§ Your objective
Reproduce every line of the listing below word for word, omitting the pictures.

§ Given information
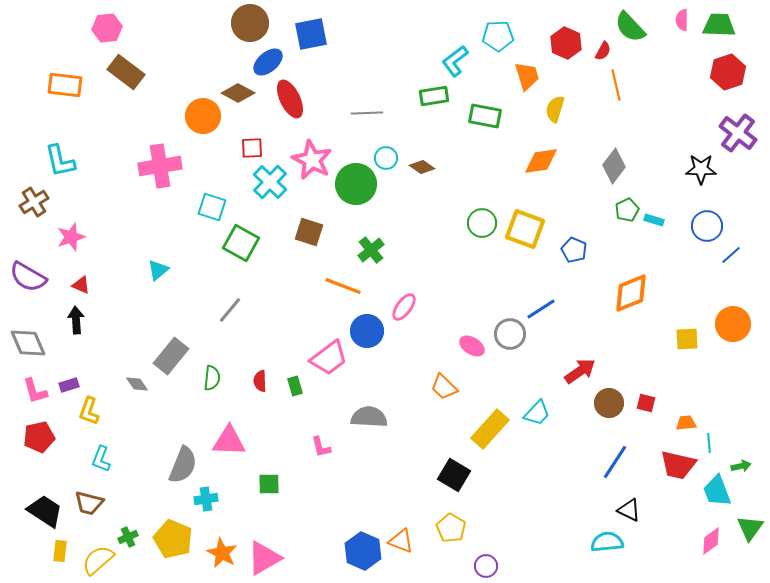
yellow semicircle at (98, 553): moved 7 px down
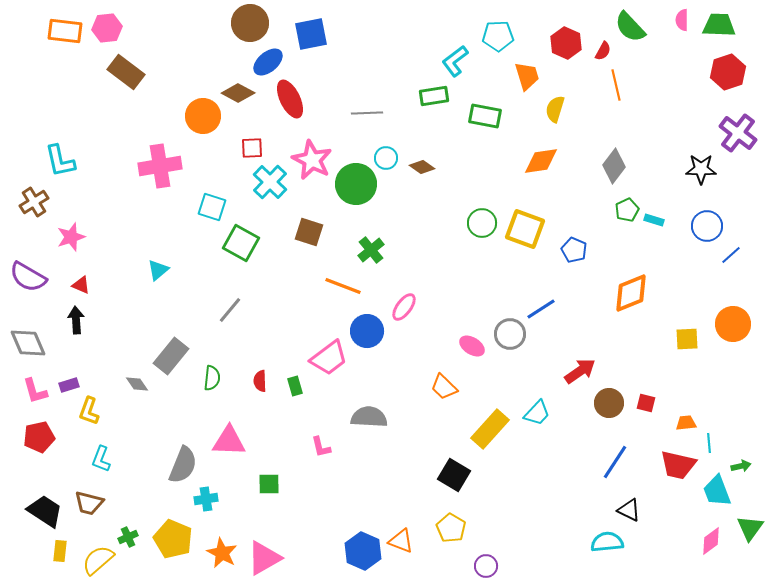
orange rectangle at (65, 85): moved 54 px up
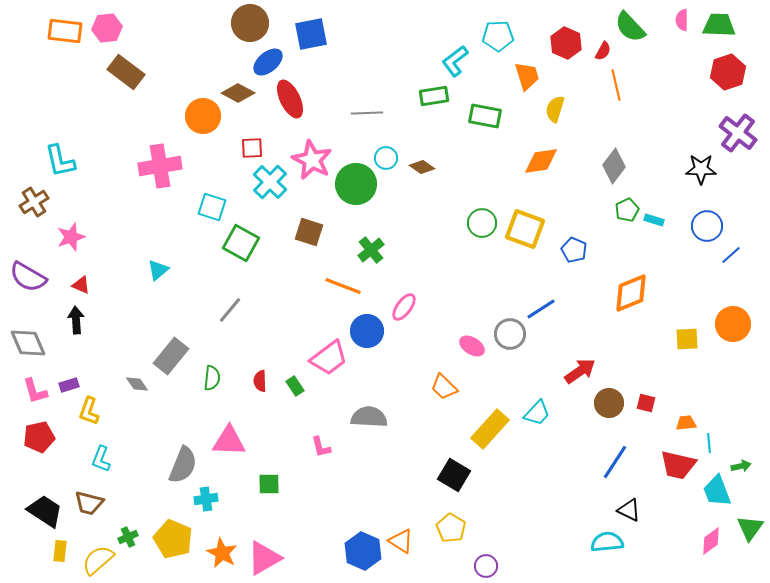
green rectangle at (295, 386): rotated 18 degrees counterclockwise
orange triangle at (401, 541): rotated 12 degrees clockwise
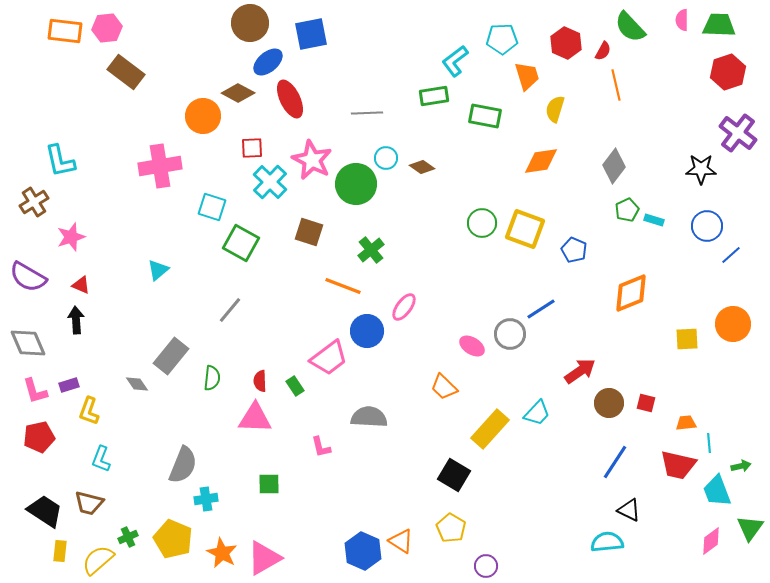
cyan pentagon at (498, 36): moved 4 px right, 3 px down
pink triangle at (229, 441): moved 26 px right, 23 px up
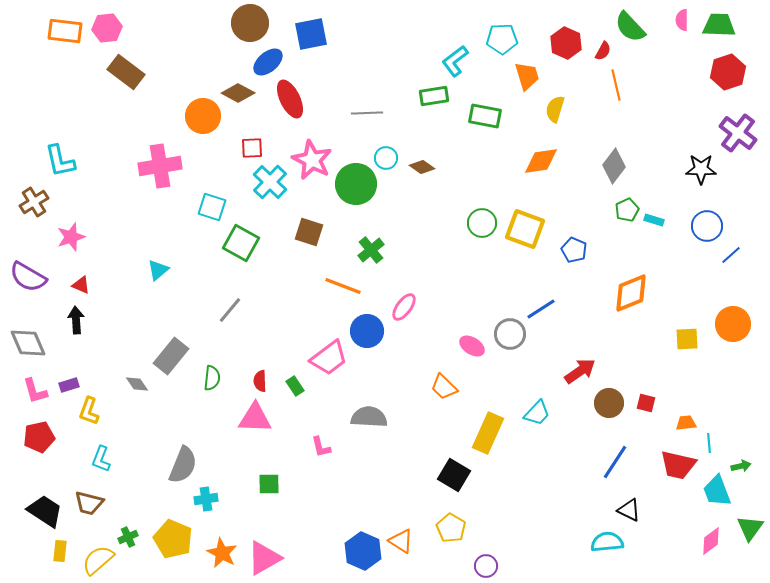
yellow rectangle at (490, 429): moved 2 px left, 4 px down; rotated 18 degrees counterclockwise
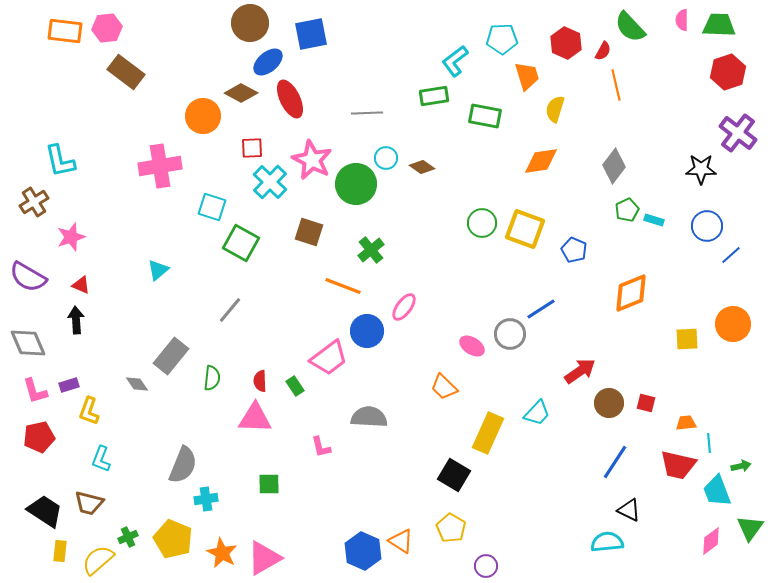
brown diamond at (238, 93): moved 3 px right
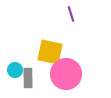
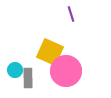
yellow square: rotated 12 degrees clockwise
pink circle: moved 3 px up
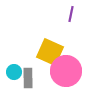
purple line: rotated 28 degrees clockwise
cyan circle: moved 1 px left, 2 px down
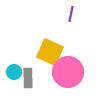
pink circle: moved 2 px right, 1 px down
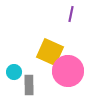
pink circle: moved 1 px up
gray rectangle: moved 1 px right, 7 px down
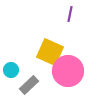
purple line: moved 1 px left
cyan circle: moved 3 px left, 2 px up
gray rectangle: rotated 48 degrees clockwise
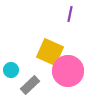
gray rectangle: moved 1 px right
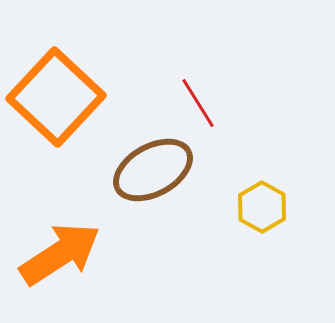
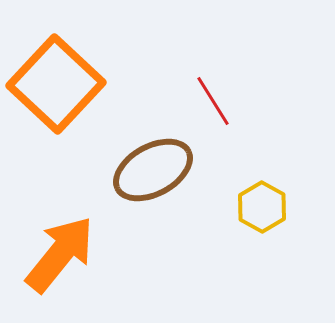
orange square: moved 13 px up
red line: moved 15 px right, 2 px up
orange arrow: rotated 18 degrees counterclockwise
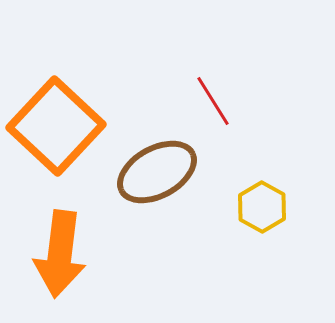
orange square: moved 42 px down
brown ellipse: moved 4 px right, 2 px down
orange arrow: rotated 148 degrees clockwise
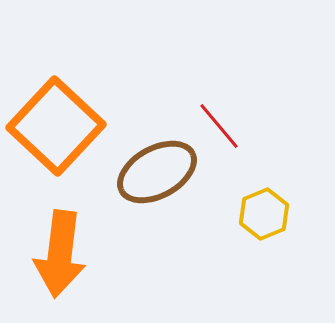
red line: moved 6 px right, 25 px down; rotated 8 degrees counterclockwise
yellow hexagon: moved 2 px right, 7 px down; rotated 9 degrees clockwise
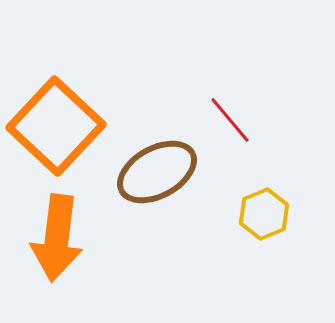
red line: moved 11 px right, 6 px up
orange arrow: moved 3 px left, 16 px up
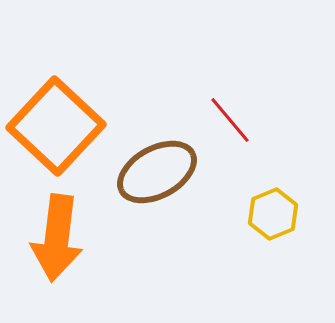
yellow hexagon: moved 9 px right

§ Response to this task
yellow semicircle at (98, 553): moved 7 px down
orange rectangle at (65, 85): moved 54 px up
green rectangle at (295, 386): rotated 18 degrees counterclockwise
orange triangle at (401, 541): rotated 12 degrees clockwise
cyan pentagon at (498, 36): moved 4 px right, 3 px down
pink triangle at (229, 441): moved 26 px right, 23 px up
yellow rectangle at (490, 429): moved 2 px left, 4 px down; rotated 18 degrees counterclockwise
brown diamond at (238, 93): moved 3 px right
yellow square: rotated 12 degrees clockwise
pink circle: moved 3 px up
purple line: rotated 28 degrees clockwise
cyan circle: moved 1 px left, 2 px down
pink circle: moved 2 px right, 1 px down
pink circle: moved 1 px up
gray rectangle: moved 1 px right, 7 px down
purple line: moved 1 px left
cyan circle: moved 3 px left, 2 px up
gray rectangle: rotated 48 degrees clockwise
gray rectangle: moved 1 px right
orange square: moved 13 px up
red line: moved 15 px right, 2 px up
orange arrow: rotated 18 degrees counterclockwise
orange square: moved 42 px down
brown ellipse: moved 4 px right, 2 px down
orange arrow: rotated 148 degrees clockwise
red line: moved 6 px right, 25 px down; rotated 8 degrees counterclockwise
yellow hexagon: moved 2 px right, 7 px down; rotated 9 degrees clockwise
red line: moved 11 px right, 6 px up
orange arrow: moved 3 px left, 16 px up
yellow hexagon: moved 9 px right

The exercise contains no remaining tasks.